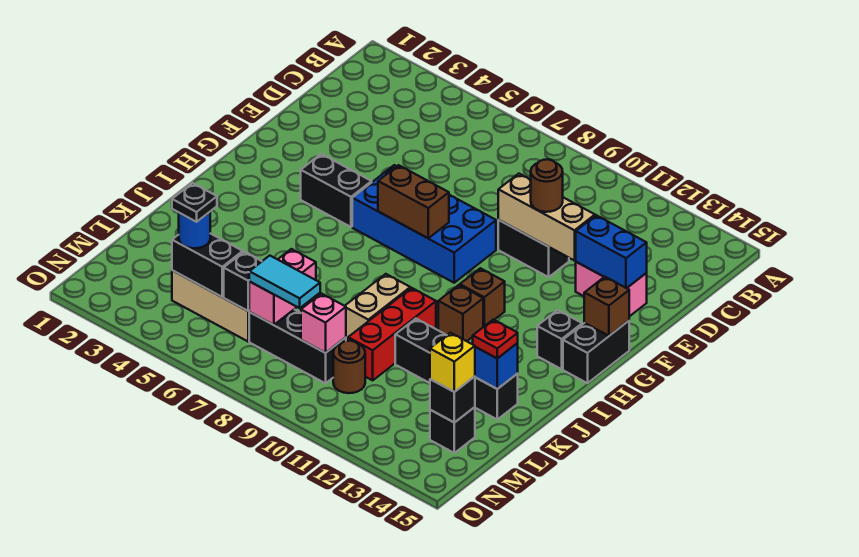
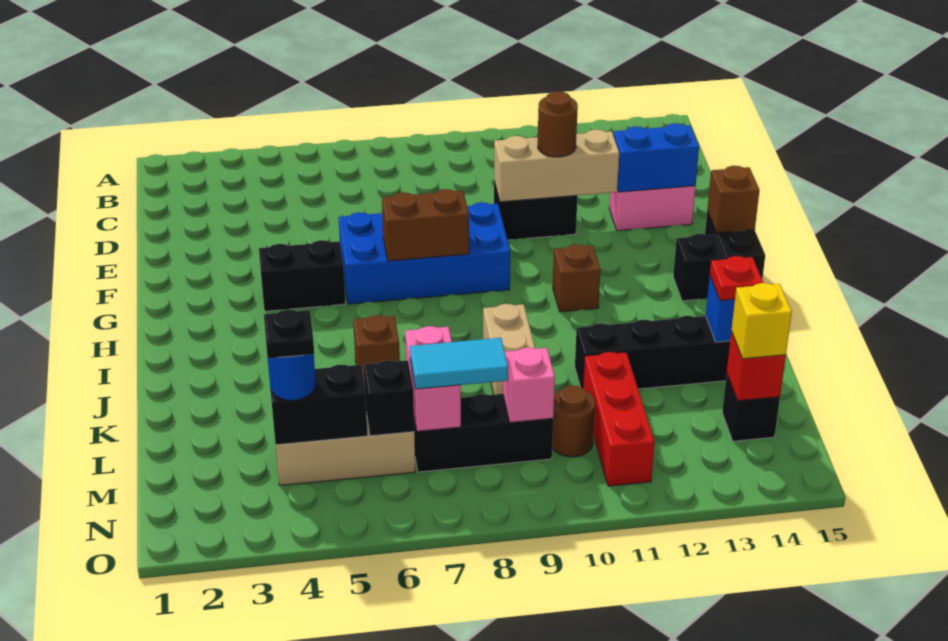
brown brick I11 level 1 -> brown brick J6 level 1
red brick J10:L10 level 1 -> red brick L11:N11 level 1
black brick M14 level 2 -> red brick M14 level 2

• Problem requirements:
Restate the data above word for word. Skip every picture.

• Response below:
brown brick I11 level 1 -> brown brick J6 level 1
red brick J10:L10 level 1 -> red brick L11:N11 level 1
black brick M14 level 2 -> red brick M14 level 2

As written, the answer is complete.